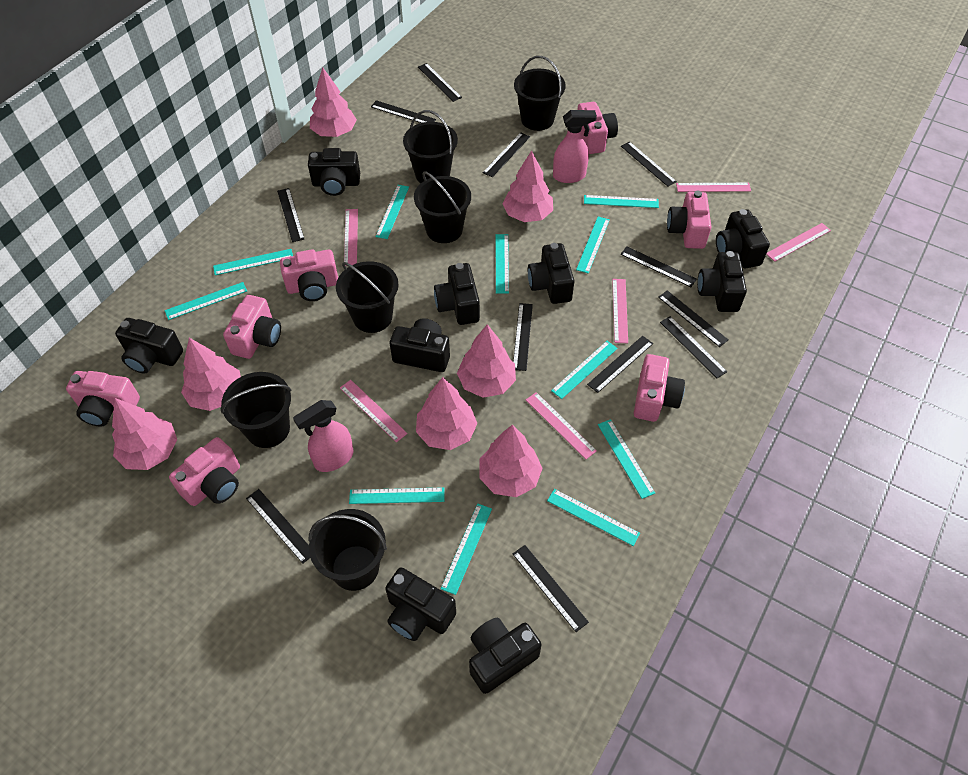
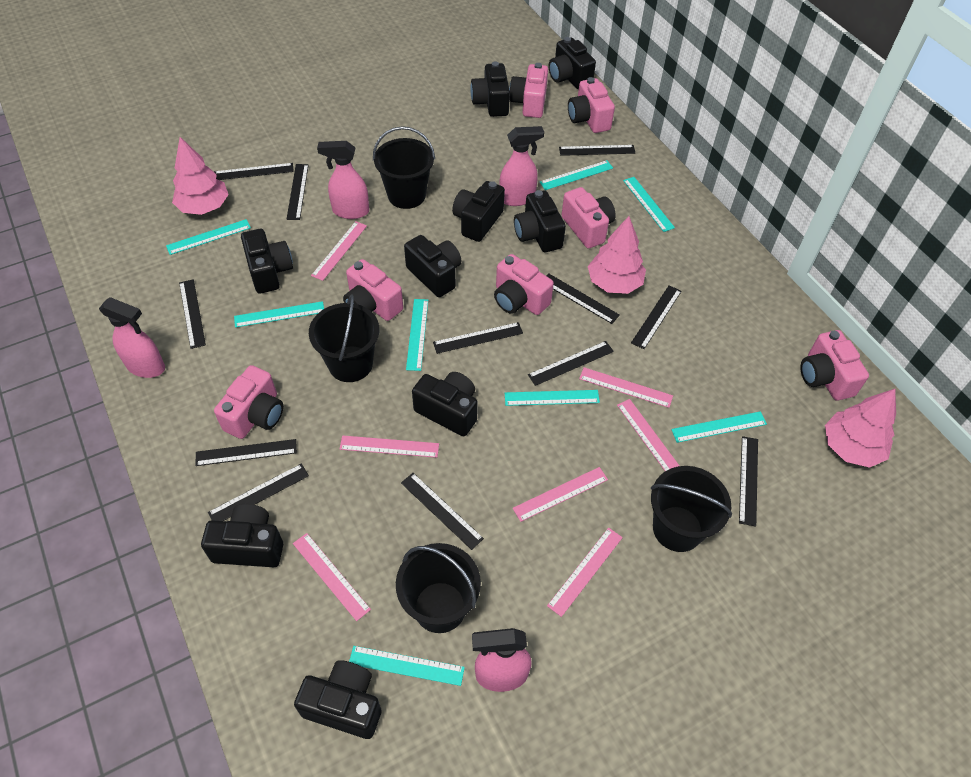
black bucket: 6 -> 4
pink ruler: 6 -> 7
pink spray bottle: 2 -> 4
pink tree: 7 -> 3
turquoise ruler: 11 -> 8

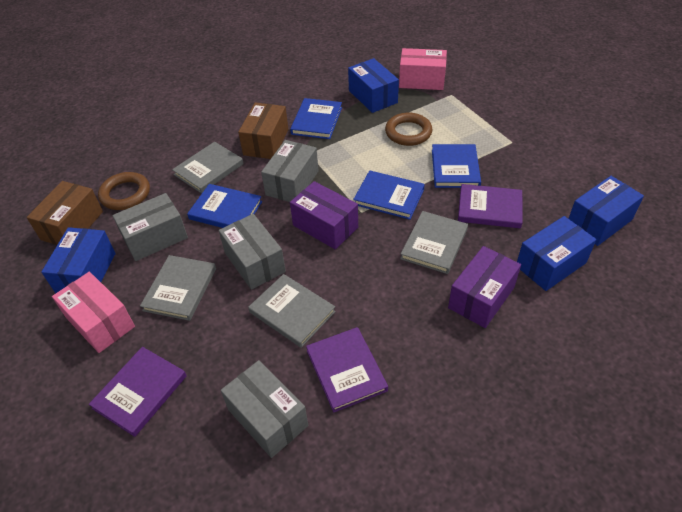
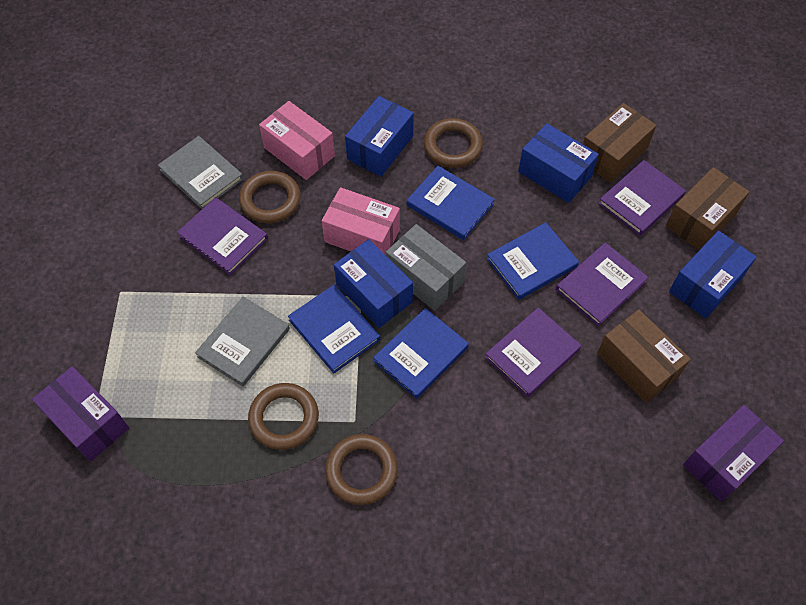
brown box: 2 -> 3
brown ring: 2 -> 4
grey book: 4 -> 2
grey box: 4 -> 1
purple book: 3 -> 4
--
Reproduce every line of the data above, exactly as it stands, but not the pictures.

black bucket: 6 -> 4
pink ruler: 6 -> 7
pink spray bottle: 2 -> 4
pink tree: 7 -> 3
turquoise ruler: 11 -> 8

brown box: 2 -> 3
brown ring: 2 -> 4
grey book: 4 -> 2
grey box: 4 -> 1
purple book: 3 -> 4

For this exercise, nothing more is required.